(YOUR INSTRUCTIONS): Your answer should be the exact lines of the data below from the one containing "(180, 476) = (246, 535): orange" through the one containing "(681, 203) = (521, 186): red robot -> none"; please include nothing else.
::: EXERCISE MATERIAL
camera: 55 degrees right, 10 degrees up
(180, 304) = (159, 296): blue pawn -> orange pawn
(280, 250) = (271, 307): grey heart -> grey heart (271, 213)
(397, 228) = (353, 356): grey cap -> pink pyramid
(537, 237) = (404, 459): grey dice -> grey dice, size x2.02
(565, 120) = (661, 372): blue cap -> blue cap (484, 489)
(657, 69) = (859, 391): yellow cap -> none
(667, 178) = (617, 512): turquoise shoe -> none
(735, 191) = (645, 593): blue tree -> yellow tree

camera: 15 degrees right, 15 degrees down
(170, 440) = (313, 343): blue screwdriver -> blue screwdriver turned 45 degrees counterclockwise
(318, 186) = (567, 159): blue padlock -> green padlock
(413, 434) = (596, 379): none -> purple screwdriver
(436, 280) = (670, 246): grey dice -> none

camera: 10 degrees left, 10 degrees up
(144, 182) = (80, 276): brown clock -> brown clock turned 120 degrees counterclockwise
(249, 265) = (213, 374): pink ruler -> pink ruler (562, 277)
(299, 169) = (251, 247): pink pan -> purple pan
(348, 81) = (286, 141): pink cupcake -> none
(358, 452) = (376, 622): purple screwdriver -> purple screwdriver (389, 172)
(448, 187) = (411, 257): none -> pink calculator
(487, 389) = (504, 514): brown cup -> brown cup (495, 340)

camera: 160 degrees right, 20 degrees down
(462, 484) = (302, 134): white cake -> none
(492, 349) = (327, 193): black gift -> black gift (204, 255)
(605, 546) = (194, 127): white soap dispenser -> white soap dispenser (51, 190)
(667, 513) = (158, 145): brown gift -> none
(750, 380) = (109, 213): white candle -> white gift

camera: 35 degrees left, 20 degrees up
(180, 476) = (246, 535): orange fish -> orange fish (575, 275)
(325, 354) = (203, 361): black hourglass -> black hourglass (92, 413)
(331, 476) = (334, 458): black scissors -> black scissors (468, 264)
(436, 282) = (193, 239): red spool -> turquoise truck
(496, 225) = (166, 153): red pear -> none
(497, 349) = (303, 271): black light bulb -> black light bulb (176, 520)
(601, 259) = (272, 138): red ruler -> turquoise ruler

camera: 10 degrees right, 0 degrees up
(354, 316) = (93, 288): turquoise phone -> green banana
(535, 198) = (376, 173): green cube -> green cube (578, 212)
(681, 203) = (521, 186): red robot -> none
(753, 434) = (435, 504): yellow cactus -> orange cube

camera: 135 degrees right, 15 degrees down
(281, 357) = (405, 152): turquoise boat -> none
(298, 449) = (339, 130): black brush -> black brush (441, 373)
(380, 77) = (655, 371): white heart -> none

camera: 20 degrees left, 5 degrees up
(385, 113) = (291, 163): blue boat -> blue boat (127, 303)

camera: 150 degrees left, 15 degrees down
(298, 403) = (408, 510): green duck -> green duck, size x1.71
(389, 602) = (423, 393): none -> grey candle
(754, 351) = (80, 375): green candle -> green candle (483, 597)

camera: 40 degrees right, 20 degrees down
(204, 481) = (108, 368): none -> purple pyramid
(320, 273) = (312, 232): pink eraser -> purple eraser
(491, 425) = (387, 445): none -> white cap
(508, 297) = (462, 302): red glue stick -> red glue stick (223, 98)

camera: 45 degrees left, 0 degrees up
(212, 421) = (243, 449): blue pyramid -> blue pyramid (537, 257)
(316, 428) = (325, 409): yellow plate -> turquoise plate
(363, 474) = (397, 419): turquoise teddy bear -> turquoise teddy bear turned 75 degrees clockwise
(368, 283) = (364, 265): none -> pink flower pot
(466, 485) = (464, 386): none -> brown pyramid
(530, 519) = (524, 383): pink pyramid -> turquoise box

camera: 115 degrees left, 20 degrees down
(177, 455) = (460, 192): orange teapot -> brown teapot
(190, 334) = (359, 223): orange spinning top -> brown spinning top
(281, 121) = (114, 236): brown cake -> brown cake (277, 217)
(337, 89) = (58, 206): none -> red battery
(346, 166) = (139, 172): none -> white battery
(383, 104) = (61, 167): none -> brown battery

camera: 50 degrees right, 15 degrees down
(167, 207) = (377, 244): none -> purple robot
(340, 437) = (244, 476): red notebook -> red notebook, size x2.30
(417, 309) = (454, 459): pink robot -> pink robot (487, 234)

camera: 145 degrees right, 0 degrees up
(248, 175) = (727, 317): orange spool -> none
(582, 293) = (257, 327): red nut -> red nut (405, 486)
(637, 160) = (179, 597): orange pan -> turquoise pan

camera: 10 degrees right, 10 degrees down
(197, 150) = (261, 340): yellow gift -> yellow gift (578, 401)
::::::
(EXERCISE RESULT):
(180, 476) = (246, 535): orange fish -> orange fish (575, 275)
(325, 354) = (203, 361): black hourglass -> black hourglass (92, 413)
(331, 476) = (334, 458): black scissors -> black scissors (468, 264)
(436, 282) = (193, 239): red spool -> turquoise truck
(496, 225) = (166, 153): red pear -> none
(497, 349) = (303, 271): black light bulb -> black light bulb (176, 520)
(601, 259) = (272, 138): red ruler -> turquoise ruler

camera: 10 degrees right, 0 degrees up
(354, 316) = (93, 288): turquoise phone -> green banana
(535, 198) = (376, 173): green cube -> green cube (578, 212)
(681, 203) = (521, 186): red robot -> none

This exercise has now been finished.